■ TASK BRIEF: Your task is to copy the stretch of lines in the records below that begins with the line containing "pink 1x2 tile [424,221,499,313]" and ends with the line containing "none -> white 1x2 brick [444,70,552,249]", exactly as written, with nothing added.

====== RECORD SET ======

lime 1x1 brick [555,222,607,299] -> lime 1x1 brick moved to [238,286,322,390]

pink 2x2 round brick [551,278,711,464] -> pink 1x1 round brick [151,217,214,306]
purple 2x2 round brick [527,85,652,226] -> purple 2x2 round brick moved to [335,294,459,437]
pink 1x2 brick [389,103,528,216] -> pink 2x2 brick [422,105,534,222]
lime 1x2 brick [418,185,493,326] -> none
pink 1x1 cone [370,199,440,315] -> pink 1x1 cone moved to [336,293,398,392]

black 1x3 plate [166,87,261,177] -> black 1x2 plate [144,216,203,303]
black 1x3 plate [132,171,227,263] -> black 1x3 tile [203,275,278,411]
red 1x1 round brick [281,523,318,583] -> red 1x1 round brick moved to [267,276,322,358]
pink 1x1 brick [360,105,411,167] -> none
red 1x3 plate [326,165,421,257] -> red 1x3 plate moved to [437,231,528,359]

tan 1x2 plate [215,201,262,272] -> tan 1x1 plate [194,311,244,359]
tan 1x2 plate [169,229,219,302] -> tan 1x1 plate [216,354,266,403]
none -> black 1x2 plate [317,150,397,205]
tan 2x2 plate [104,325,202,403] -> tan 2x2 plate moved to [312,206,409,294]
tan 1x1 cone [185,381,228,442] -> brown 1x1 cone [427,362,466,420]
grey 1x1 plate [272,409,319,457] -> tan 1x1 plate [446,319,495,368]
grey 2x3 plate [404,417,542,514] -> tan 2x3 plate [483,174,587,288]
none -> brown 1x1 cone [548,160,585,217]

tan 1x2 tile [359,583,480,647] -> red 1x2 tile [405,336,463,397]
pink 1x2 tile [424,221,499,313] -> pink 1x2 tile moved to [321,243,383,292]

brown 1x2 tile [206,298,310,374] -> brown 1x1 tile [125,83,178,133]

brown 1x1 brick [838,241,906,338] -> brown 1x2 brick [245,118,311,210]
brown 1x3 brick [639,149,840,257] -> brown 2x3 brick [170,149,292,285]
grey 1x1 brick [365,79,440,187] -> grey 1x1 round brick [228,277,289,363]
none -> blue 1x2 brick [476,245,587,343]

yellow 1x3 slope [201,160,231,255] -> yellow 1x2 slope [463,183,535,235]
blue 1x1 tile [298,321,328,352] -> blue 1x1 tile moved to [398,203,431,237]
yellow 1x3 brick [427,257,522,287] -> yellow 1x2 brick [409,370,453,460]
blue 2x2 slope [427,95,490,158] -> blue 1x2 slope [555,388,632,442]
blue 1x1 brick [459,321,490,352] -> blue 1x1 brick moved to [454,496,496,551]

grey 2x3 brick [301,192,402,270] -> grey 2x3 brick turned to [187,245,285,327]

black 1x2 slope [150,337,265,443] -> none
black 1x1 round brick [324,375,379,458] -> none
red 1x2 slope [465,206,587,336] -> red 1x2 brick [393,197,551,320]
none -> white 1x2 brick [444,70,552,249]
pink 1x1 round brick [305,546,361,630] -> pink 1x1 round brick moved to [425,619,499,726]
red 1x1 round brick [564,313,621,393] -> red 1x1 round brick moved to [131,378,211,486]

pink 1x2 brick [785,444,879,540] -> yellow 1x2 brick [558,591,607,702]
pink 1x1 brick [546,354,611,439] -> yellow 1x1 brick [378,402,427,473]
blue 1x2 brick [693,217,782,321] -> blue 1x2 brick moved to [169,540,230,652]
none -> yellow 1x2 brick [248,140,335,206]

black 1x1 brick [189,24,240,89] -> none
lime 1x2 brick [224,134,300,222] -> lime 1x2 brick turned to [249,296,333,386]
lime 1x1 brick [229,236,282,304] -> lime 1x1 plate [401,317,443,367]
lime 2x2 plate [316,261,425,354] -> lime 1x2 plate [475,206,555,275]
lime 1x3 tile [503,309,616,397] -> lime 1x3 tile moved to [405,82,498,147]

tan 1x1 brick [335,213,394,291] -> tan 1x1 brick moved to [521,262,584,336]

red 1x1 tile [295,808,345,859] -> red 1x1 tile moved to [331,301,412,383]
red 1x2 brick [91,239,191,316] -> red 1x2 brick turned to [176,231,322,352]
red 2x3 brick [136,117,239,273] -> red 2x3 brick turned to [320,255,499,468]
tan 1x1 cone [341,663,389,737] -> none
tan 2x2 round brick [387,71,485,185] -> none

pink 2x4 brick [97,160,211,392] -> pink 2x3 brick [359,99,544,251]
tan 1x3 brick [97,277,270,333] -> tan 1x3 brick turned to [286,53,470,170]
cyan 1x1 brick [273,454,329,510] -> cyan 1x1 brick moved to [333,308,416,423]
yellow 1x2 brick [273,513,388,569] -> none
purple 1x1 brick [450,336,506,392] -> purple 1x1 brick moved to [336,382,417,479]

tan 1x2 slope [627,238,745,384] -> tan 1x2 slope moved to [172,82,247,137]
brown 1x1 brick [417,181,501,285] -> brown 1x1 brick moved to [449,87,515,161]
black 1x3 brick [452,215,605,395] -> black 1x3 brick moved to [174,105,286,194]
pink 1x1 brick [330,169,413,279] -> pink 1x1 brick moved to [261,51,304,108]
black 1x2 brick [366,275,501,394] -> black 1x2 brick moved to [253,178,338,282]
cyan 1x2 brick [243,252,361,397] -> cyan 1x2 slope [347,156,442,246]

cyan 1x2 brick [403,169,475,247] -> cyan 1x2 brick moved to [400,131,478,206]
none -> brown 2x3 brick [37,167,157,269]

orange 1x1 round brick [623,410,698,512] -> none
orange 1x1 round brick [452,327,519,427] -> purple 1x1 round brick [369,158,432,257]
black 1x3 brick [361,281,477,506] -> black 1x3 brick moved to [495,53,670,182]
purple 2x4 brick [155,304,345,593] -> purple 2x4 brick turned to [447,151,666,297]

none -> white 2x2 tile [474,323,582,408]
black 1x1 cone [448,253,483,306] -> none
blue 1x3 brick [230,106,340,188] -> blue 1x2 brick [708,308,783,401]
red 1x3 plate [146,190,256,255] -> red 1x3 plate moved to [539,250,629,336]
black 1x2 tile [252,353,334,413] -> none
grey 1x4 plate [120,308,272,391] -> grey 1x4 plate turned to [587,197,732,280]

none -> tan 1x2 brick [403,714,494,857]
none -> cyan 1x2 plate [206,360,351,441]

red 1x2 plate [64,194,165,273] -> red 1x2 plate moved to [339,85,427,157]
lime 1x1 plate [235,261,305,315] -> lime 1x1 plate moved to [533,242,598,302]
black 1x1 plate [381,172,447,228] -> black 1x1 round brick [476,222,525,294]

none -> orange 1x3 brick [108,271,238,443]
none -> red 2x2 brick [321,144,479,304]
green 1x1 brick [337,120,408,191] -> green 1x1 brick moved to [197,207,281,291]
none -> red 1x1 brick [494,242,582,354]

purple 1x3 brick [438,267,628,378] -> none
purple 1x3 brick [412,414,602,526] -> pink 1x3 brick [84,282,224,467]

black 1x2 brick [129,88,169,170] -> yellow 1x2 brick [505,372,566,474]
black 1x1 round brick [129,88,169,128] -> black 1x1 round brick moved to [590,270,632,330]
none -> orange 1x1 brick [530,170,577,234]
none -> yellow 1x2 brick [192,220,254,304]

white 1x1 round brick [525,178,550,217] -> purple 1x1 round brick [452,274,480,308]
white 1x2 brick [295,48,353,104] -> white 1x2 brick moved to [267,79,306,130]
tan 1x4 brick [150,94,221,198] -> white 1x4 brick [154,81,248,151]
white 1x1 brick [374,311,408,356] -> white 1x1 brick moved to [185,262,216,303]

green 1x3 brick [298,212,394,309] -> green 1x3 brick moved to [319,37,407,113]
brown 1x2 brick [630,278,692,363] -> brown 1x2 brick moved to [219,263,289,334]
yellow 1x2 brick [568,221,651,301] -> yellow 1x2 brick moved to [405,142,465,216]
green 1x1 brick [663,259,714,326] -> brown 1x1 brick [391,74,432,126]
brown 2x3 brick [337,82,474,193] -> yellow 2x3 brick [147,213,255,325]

======

■ EXERCISE RESULT:
pink 1x2 tile [424,221,499,313] -> pink 1x2 tile moved to [321,243,383,292]

brown 1x2 tile [206,298,310,374] -> brown 1x1 tile [125,83,178,133]

brown 1x1 brick [838,241,906,338] -> brown 1x2 brick [245,118,311,210]
brown 1x3 brick [639,149,840,257] -> brown 2x3 brick [170,149,292,285]
grey 1x1 brick [365,79,440,187] -> grey 1x1 round brick [228,277,289,363]
none -> blue 1x2 brick [476,245,587,343]

yellow 1x3 slope [201,160,231,255] -> yellow 1x2 slope [463,183,535,235]
blue 1x1 tile [298,321,328,352] -> blue 1x1 tile moved to [398,203,431,237]
yellow 1x3 brick [427,257,522,287] -> yellow 1x2 brick [409,370,453,460]
blue 2x2 slope [427,95,490,158] -> blue 1x2 slope [555,388,632,442]
blue 1x1 brick [459,321,490,352] -> blue 1x1 brick moved to [454,496,496,551]

grey 2x3 brick [301,192,402,270] -> grey 2x3 brick turned to [187,245,285,327]

black 1x2 slope [150,337,265,443] -> none
black 1x1 round brick [324,375,379,458] -> none
red 1x2 slope [465,206,587,336] -> red 1x2 brick [393,197,551,320]
none -> white 1x2 brick [444,70,552,249]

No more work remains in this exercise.